>>>>>

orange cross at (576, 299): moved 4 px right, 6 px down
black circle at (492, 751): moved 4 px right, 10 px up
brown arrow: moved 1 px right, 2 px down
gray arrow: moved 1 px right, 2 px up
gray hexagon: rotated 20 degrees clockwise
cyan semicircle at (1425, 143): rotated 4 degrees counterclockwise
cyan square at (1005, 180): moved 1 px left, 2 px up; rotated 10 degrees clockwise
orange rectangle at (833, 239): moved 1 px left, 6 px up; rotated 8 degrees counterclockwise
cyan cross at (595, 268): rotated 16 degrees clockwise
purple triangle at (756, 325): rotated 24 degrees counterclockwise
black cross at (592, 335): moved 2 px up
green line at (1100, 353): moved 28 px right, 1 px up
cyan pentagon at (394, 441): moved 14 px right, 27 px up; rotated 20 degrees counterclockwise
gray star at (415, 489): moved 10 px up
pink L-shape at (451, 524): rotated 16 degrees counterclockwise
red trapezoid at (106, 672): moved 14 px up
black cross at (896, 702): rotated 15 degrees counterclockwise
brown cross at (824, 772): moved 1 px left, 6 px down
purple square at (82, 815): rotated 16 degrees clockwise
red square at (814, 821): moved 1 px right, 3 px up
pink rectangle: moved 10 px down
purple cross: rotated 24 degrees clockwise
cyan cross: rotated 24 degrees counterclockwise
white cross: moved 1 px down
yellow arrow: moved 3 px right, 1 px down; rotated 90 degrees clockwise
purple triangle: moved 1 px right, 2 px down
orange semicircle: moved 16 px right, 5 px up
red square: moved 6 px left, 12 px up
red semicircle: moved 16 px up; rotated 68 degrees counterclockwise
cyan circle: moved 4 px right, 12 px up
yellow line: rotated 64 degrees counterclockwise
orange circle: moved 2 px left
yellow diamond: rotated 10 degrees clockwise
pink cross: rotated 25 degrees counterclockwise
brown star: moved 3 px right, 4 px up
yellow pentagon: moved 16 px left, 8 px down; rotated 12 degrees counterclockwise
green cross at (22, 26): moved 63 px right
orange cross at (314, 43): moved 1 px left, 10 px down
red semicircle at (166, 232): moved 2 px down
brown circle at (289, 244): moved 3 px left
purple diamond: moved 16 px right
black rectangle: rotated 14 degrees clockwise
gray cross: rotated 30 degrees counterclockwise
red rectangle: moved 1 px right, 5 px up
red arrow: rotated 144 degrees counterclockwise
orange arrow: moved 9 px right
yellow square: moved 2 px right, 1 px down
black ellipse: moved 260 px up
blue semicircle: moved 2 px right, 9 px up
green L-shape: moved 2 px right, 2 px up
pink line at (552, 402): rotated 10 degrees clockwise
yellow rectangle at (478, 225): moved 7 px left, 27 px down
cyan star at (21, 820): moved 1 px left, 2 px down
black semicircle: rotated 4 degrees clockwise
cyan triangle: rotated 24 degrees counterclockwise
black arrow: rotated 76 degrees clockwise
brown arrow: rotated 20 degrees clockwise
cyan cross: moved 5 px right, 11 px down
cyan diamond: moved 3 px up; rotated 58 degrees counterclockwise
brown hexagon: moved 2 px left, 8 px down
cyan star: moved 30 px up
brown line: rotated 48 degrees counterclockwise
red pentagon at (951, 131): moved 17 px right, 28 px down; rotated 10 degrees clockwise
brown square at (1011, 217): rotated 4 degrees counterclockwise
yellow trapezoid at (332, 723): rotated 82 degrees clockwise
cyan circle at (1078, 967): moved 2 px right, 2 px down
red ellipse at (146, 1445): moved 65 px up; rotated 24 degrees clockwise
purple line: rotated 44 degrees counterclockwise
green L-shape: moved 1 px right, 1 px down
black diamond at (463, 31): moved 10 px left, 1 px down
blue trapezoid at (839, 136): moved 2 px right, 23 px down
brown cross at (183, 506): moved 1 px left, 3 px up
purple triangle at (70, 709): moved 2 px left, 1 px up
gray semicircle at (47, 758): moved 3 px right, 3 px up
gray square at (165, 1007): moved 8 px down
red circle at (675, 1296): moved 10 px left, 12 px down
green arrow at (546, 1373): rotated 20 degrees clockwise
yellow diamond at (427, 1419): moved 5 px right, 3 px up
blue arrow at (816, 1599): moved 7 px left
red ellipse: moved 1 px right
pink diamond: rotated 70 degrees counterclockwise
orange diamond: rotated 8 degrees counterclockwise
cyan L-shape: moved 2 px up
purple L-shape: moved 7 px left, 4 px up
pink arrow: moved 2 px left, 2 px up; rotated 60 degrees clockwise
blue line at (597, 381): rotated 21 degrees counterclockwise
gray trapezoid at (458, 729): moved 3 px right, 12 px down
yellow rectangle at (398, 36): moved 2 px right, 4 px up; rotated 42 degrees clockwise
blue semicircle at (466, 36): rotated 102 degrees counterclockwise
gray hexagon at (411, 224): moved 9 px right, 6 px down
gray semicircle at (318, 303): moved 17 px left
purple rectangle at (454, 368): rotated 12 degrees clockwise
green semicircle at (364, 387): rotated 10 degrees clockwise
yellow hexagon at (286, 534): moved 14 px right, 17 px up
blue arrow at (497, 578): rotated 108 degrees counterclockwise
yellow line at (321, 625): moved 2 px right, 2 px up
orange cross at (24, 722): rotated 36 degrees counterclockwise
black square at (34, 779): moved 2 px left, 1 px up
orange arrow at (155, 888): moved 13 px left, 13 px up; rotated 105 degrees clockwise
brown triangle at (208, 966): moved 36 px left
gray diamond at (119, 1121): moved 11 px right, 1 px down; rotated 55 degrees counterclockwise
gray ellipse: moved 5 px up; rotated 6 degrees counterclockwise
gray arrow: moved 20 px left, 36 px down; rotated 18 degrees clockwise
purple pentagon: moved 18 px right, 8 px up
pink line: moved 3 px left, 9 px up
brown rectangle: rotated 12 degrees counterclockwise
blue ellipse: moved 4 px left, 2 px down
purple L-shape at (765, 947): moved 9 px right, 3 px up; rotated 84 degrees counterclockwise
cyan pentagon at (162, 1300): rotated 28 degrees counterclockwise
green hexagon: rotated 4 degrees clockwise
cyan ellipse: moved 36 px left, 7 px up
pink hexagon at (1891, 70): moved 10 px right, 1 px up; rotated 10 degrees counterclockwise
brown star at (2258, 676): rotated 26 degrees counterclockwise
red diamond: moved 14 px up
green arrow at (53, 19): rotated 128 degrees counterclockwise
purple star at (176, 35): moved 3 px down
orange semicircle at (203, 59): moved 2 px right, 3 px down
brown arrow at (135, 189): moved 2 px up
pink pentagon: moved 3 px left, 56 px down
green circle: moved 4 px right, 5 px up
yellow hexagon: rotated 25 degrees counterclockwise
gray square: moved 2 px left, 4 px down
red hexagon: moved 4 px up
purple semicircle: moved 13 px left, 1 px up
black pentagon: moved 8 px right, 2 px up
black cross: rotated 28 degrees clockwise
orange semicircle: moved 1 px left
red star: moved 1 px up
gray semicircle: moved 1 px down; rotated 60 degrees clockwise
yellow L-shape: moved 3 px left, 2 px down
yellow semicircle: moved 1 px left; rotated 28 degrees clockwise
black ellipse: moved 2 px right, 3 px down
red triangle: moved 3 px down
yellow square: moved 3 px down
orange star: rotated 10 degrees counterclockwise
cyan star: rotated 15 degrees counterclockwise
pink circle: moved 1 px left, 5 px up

<<<<<

**Task brief:** Pull out every line of the data above that contains the string "trapezoid", treating uppercase and lowercase letters as different.

**The answer:**
red trapezoid at (106, 672): moved 14 px up
yellow trapezoid at (332, 723): rotated 82 degrees clockwise
blue trapezoid at (839, 136): moved 2 px right, 23 px down
gray trapezoid at (458, 729): moved 3 px right, 12 px down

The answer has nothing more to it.